**ENTRIES PROVIDED:**

- - -

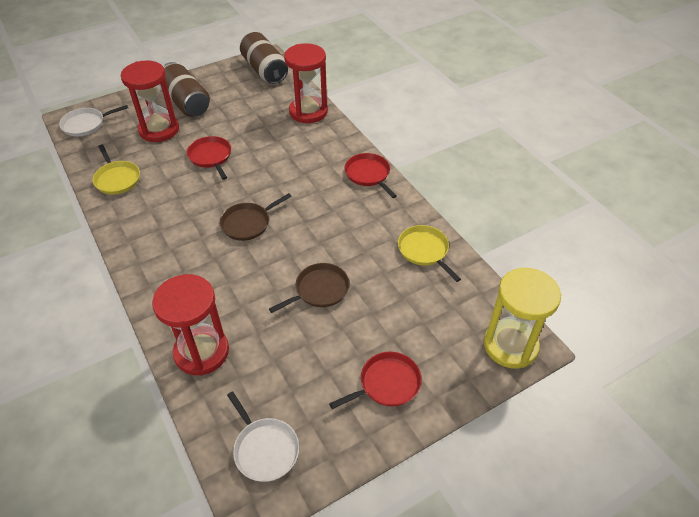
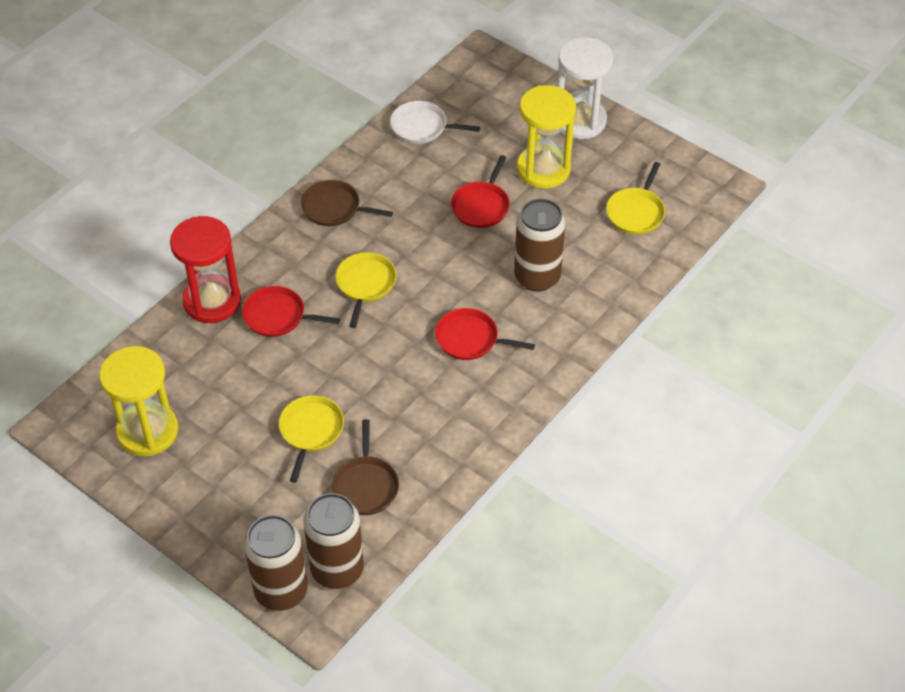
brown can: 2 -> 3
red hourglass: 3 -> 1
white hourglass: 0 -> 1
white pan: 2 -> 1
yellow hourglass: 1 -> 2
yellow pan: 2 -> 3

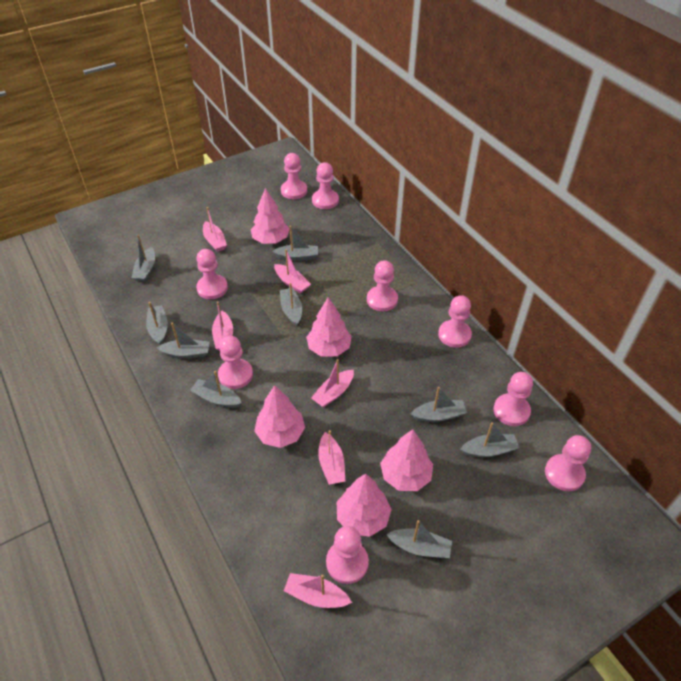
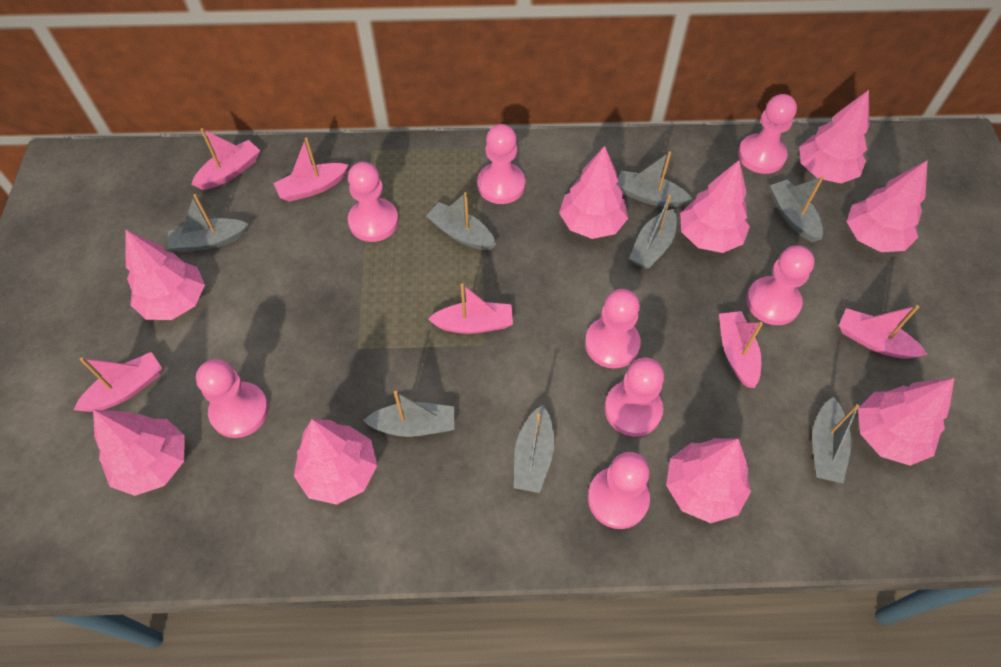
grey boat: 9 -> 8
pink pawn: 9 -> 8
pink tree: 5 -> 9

- - -

All of the material above should be reproduced exactly, except the pictures.

brown can: 2 -> 3
red hourglass: 3 -> 1
white hourglass: 0 -> 1
white pan: 2 -> 1
yellow hourglass: 1 -> 2
yellow pan: 2 -> 3

grey boat: 9 -> 8
pink pawn: 9 -> 8
pink tree: 5 -> 9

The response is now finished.